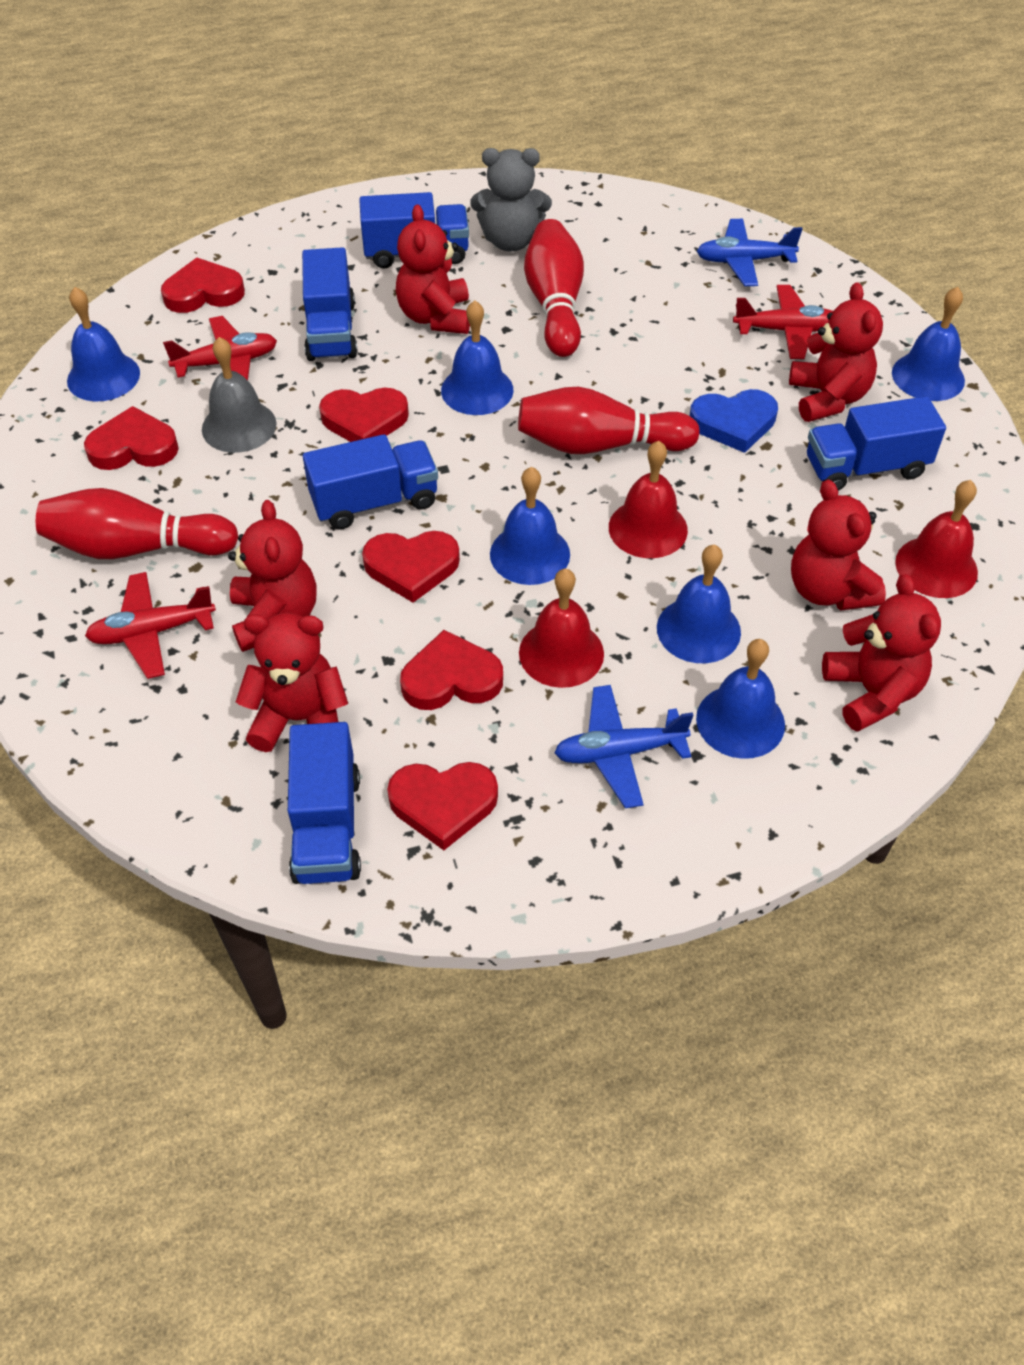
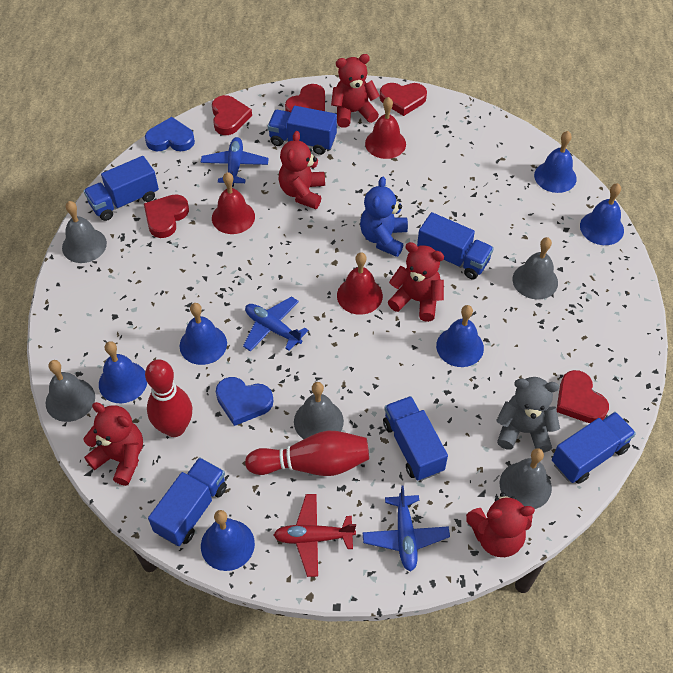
blue heart: 1 -> 2
blue plane: 2 -> 3
blue teddy bear: 0 -> 1
blue truck: 5 -> 6
grey bell: 1 -> 5
red bowling pin: 3 -> 2
red heart: 6 -> 5
red plane: 3 -> 1
red teddy bear: 6 -> 5

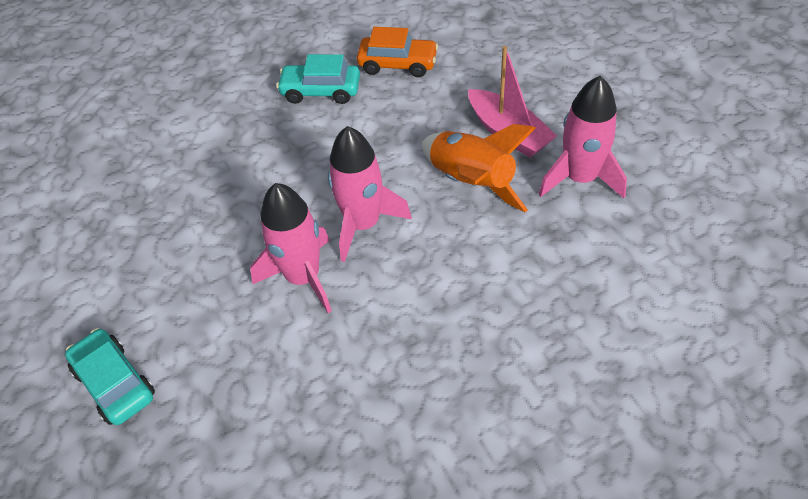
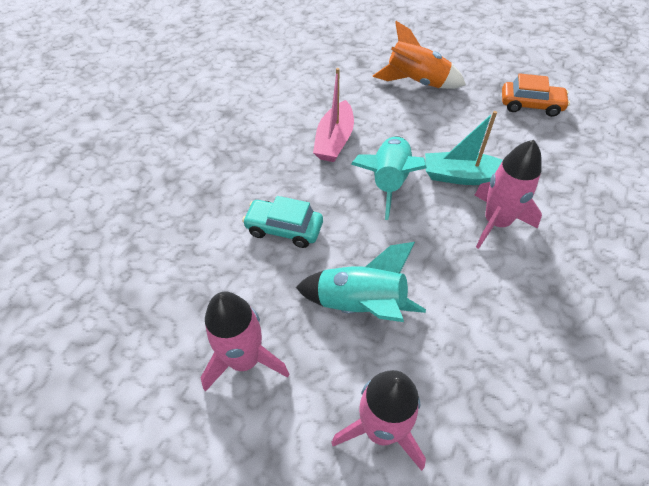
turquoise boat: 0 -> 1
turquoise car: 2 -> 1
turquoise rocket: 0 -> 2

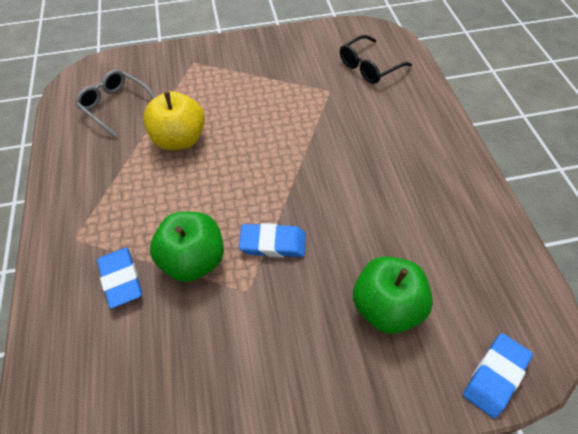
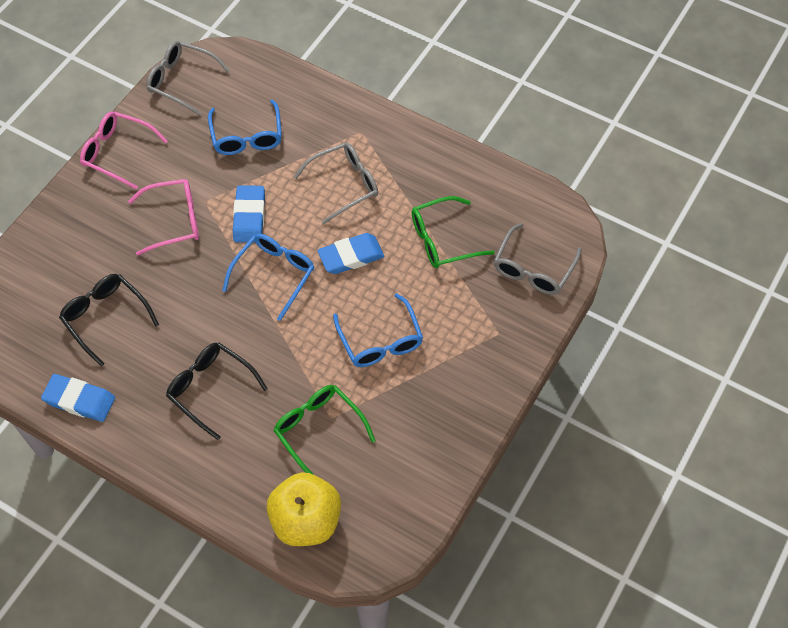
black glasses: 1 -> 2
blue glasses: 0 -> 3
green apple: 2 -> 0
green glasses: 0 -> 2
grey glasses: 1 -> 3
pink glasses: 0 -> 2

Task directions ▸
Within the material above, find the lines that contain the word "blue"; copy them.

Response to this task ▸
blue heart: 1 -> 2
blue plane: 2 -> 3
blue teddy bear: 0 -> 1
blue truck: 5 -> 6
blue glasses: 0 -> 3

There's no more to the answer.